Saved data entries
** begin **

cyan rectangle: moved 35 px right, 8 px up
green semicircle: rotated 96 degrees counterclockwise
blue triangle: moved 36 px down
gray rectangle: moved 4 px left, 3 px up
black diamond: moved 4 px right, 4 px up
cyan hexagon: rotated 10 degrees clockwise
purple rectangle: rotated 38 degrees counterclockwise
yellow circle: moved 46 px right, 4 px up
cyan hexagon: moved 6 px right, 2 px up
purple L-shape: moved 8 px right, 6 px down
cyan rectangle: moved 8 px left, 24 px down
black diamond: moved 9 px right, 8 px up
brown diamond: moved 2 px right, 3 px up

** end **

* Task requirements *
Convert the data above into a numbered list, omitting any blank lines.

* Solution for this exercise *
1. cyan rectangle: moved 35 px right, 8 px up
2. green semicircle: rotated 96 degrees counterclockwise
3. blue triangle: moved 36 px down
4. gray rectangle: moved 4 px left, 3 px up
5. black diamond: moved 4 px right, 4 px up
6. cyan hexagon: rotated 10 degrees clockwise
7. purple rectangle: rotated 38 degrees counterclockwise
8. yellow circle: moved 46 px right, 4 px up
9. cyan hexagon: moved 6 px right, 2 px up
10. purple L-shape: moved 8 px right, 6 px down
11. cyan rectangle: moved 8 px left, 24 px down
12. black diamond: moved 9 px right, 8 px up
13. brown diamond: moved 2 px right, 3 px up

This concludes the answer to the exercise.